━━━━━ Data provided ━━━━━

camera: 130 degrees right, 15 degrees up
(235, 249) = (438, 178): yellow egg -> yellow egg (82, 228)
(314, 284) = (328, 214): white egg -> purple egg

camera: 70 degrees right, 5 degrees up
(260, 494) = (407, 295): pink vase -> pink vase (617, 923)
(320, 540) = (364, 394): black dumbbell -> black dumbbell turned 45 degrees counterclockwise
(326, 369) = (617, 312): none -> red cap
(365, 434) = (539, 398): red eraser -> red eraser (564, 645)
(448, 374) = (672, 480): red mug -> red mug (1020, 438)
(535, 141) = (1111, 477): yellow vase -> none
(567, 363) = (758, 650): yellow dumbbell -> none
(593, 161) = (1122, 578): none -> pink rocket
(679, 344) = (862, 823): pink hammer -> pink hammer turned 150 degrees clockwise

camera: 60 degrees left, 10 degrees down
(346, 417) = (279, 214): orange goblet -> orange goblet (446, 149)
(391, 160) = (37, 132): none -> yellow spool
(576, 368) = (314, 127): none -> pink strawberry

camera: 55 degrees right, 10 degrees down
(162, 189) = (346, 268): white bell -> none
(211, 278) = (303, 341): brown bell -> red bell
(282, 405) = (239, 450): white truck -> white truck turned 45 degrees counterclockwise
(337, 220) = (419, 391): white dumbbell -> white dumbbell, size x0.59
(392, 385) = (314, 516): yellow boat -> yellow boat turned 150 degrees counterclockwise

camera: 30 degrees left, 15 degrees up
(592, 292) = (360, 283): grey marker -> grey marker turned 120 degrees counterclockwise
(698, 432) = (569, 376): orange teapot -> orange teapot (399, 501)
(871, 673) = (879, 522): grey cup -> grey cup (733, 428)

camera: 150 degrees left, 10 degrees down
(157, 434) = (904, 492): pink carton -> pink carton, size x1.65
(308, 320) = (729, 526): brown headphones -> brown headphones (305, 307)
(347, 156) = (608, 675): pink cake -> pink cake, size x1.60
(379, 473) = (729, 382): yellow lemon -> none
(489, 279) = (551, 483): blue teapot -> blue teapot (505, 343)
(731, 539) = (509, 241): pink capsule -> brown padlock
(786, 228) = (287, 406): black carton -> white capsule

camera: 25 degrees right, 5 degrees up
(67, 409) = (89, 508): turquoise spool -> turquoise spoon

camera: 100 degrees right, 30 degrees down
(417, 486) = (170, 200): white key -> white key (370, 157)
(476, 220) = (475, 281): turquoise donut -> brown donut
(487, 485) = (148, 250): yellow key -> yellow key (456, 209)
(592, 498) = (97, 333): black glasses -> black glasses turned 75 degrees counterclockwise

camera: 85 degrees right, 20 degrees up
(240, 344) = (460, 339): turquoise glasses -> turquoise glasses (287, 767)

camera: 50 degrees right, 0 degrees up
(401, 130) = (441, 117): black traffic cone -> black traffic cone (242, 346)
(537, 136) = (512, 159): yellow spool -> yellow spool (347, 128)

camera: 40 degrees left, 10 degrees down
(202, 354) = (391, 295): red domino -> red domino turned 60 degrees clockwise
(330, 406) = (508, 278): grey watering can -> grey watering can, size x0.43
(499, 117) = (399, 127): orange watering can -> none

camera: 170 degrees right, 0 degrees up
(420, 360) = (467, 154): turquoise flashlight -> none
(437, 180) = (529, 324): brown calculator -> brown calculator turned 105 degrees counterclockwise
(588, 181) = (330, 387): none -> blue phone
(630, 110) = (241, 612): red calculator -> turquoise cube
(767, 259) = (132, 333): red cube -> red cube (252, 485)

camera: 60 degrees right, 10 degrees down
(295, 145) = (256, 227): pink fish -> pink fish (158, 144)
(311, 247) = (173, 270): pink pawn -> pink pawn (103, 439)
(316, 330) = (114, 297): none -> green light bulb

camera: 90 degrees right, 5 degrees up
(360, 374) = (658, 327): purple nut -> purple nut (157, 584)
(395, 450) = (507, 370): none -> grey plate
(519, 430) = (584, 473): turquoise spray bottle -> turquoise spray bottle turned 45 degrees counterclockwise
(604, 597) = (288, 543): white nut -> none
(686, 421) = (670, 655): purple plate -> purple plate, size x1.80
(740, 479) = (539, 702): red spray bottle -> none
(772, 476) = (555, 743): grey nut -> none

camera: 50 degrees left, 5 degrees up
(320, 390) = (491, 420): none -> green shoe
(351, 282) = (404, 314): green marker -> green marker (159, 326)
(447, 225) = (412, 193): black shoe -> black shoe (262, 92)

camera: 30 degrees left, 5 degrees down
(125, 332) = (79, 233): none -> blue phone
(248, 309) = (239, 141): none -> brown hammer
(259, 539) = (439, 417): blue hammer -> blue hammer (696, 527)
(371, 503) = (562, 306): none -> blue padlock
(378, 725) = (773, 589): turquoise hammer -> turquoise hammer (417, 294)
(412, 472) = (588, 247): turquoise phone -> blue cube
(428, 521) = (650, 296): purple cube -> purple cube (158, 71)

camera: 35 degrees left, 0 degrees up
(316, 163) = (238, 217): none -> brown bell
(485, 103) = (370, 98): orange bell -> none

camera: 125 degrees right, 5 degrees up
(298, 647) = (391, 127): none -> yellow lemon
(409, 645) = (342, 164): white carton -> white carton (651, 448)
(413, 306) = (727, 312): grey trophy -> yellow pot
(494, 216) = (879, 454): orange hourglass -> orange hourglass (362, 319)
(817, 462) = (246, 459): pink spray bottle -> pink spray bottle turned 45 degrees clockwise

━━━━━

(Your assignment) When a line of the records includes "white", that line belongs in the answer.

(Written response)
(314, 284) = (328, 214): white egg -> purple egg
(162, 189) = (346, 268): white bell -> none
(282, 405) = (239, 450): white truck -> white truck turned 45 degrees counterclockwise
(337, 220) = (419, 391): white dumbbell -> white dumbbell, size x0.59
(786, 228) = (287, 406): black carton -> white capsule
(417, 486) = (170, 200): white key -> white key (370, 157)
(604, 597) = (288, 543): white nut -> none
(409, 645) = (342, 164): white carton -> white carton (651, 448)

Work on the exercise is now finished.